_Directions_: Every record below is to be copied exactly, with its images omitted.

_Extracted data_:
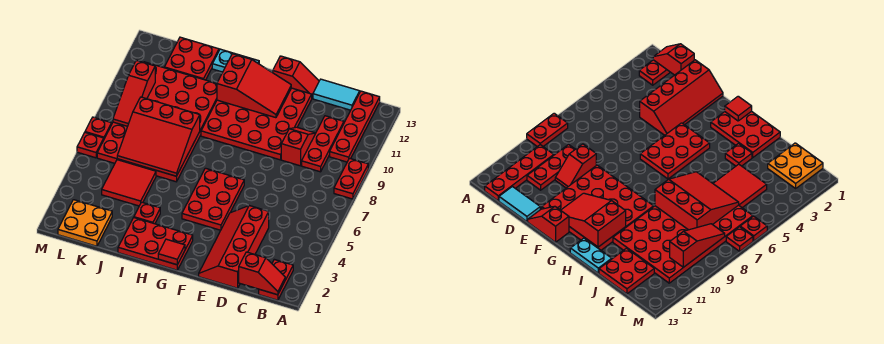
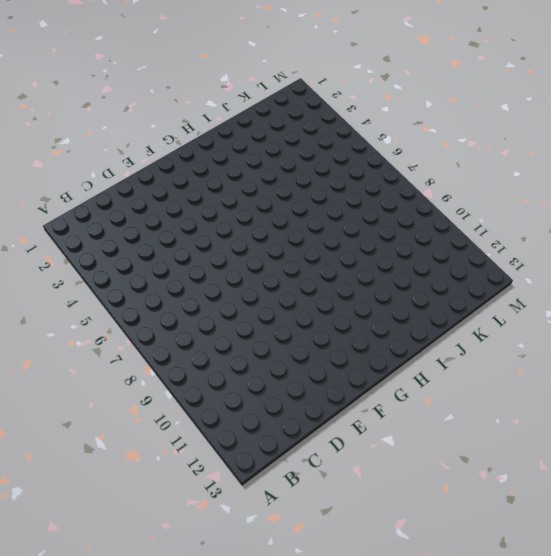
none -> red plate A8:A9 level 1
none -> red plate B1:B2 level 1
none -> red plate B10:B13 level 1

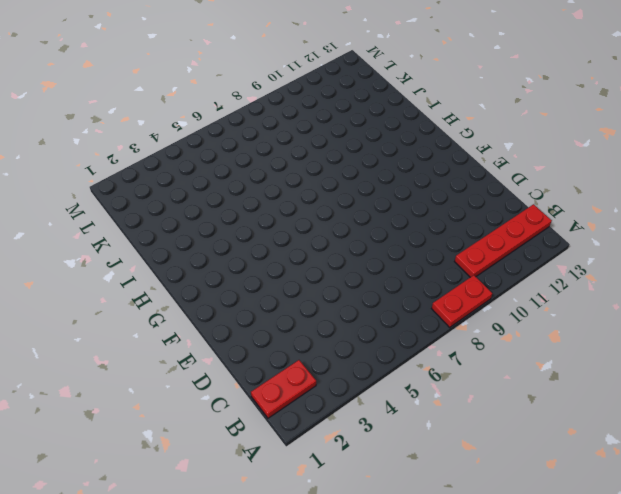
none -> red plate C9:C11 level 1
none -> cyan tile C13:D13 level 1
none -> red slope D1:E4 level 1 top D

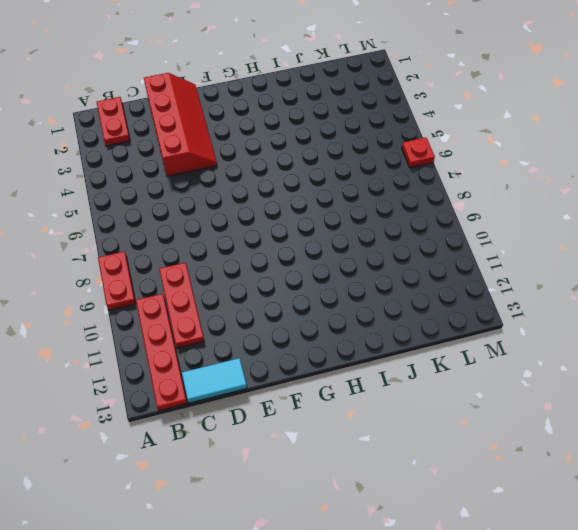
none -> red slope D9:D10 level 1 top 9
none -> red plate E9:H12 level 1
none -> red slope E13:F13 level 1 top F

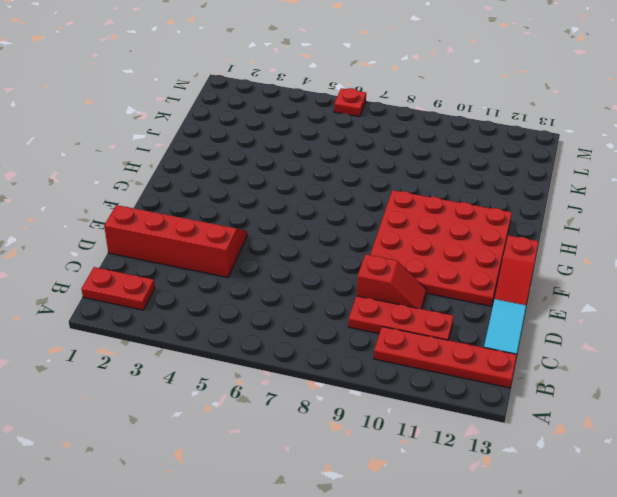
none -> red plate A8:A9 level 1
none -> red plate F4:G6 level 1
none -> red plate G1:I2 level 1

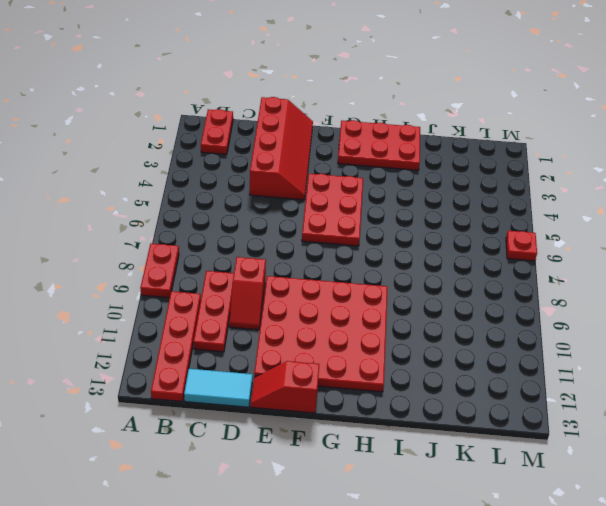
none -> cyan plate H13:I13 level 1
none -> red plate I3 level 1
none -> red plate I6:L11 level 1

_Solution below_:
none -> red plate A8:A9 level 1
none -> red plate B1:B2 level 1
none -> red plate B10:B13 level 1

none -> red plate C9:C11 level 1
none -> cyan tile C13:D13 level 1
none -> red slope D1:E4 level 1 top D

none -> red slope D9:D10 level 1 top 9
none -> red plate E9:H12 level 1
none -> red slope E13:F13 level 1 top F

none -> red plate A8:A9 level 1
none -> red plate F4:G6 level 1
none -> red plate G1:I2 level 1

none -> cyan plate H13:I13 level 1
none -> red plate I3 level 1
none -> red plate I6:L11 level 1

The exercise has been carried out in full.